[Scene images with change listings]
=-=-=

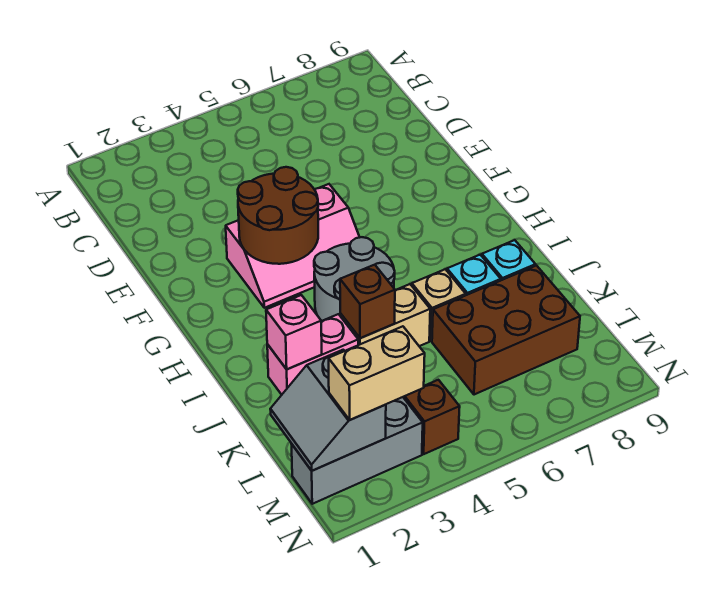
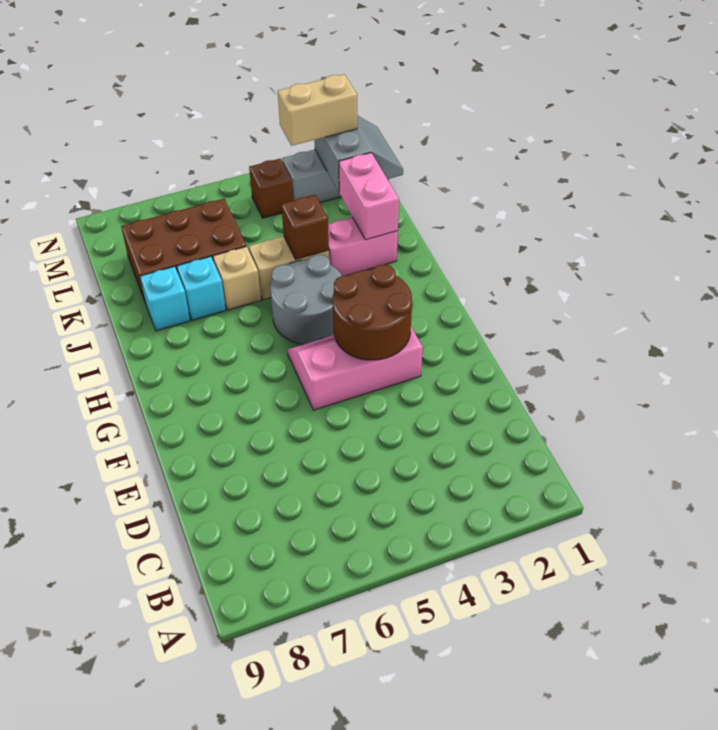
pink brick J2 level 2 -> pink brick J2:K2 level 2

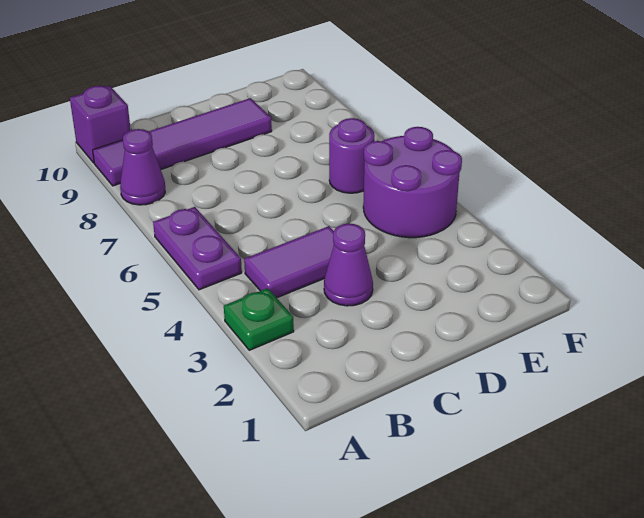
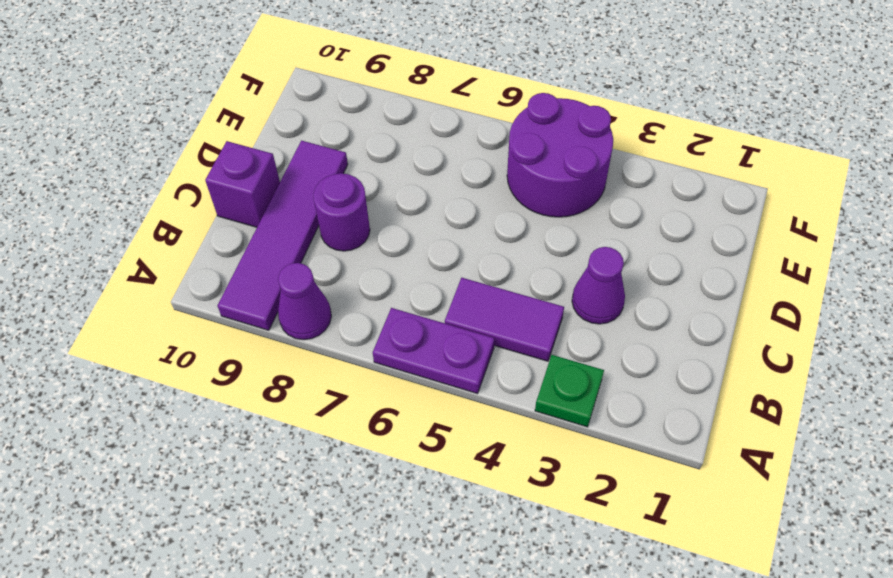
purple brick A10 level 1 -> purple brick C10 level 1
purple tile B4:C4 level 1 -> purple tile B4:B5 level 1
purple round brick E6 level 1 -> purple round brick C8 level 1

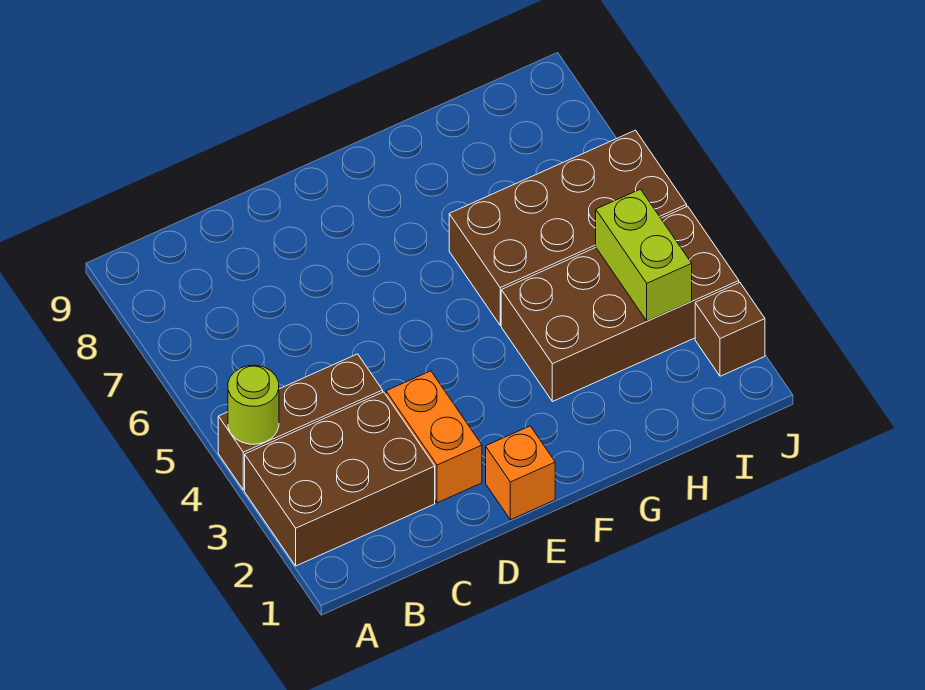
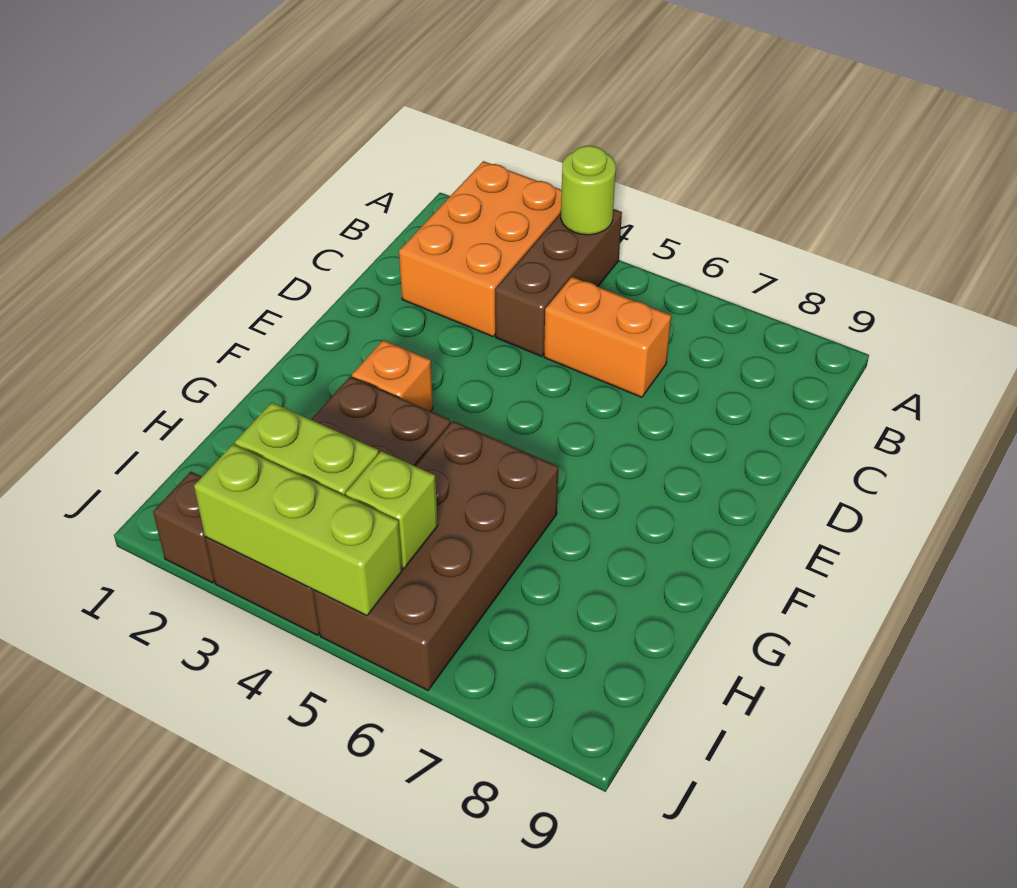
brown brick A2:C3 level 1 -> orange brick A2:C3 level 1
orange brick D2:D3 level 1 -> orange brick C5:C6 level 1
orange brick E1 level 1 -> orange brick F3 level 1
none -> lime brick I5 level 2
none -> lime brick J3:J5 level 2

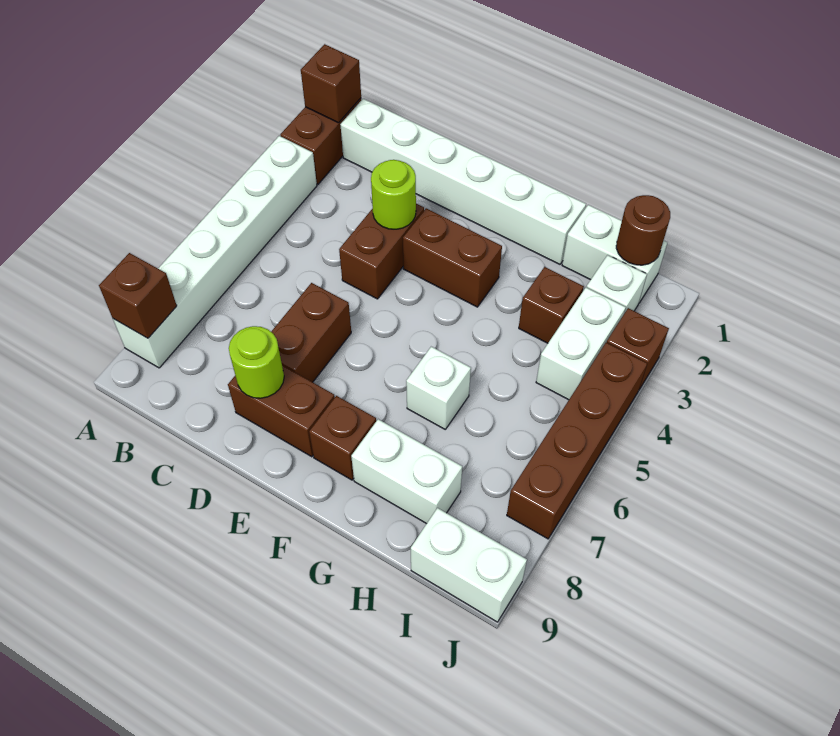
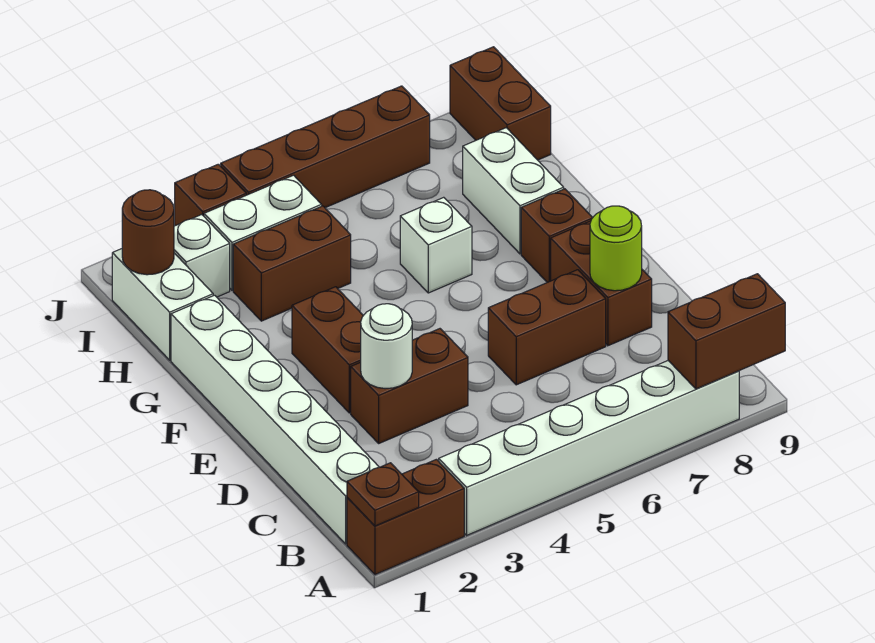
brown brick A1 level 2 -> brown plate A1 level 2
brown brick A8 level 2 -> brown brick A8:A9 level 2
lime round brick D3 level 2 -> white round brick D3 level 2
brown brick H3 level 1 -> brown brick H3:H4 level 1
white brick I9:J9 level 1 -> brown brick I9:J9 level 1

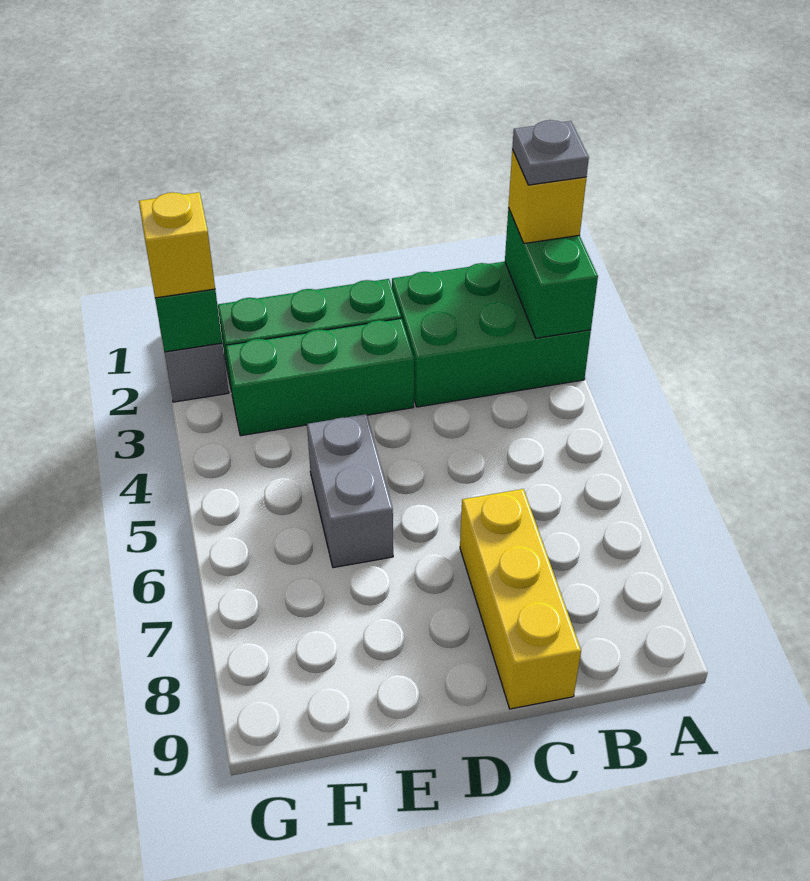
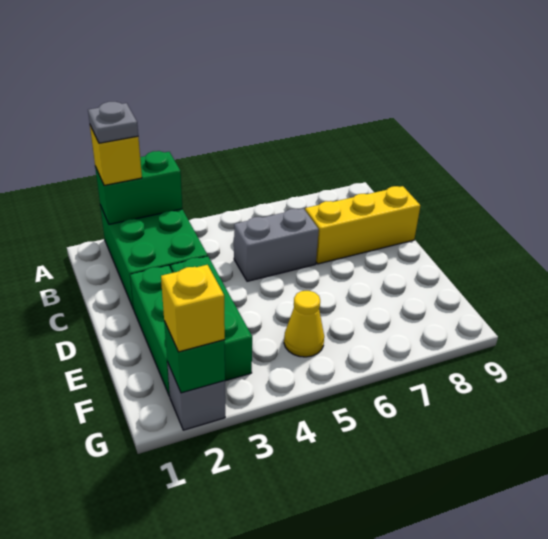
grey brick E5:E6 level 1 -> grey brick C5:C6 level 1
none -> yellow cone F5 level 1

=-=-=

* Activity: All of the data above should be transcribed verbatim, with pictures omitted.

* Exercise response:
pink brick J2 level 2 -> pink brick J2:K2 level 2

purple brick A10 level 1 -> purple brick C10 level 1
purple tile B4:C4 level 1 -> purple tile B4:B5 level 1
purple round brick E6 level 1 -> purple round brick C8 level 1

brown brick A2:C3 level 1 -> orange brick A2:C3 level 1
orange brick D2:D3 level 1 -> orange brick C5:C6 level 1
orange brick E1 level 1 -> orange brick F3 level 1
none -> lime brick I5 level 2
none -> lime brick J3:J5 level 2

brown brick A1 level 2 -> brown plate A1 level 2
brown brick A8 level 2 -> brown brick A8:A9 level 2
lime round brick D3 level 2 -> white round brick D3 level 2
brown brick H3 level 1 -> brown brick H3:H4 level 1
white brick I9:J9 level 1 -> brown brick I9:J9 level 1

grey brick E5:E6 level 1 -> grey brick C5:C6 level 1
none -> yellow cone F5 level 1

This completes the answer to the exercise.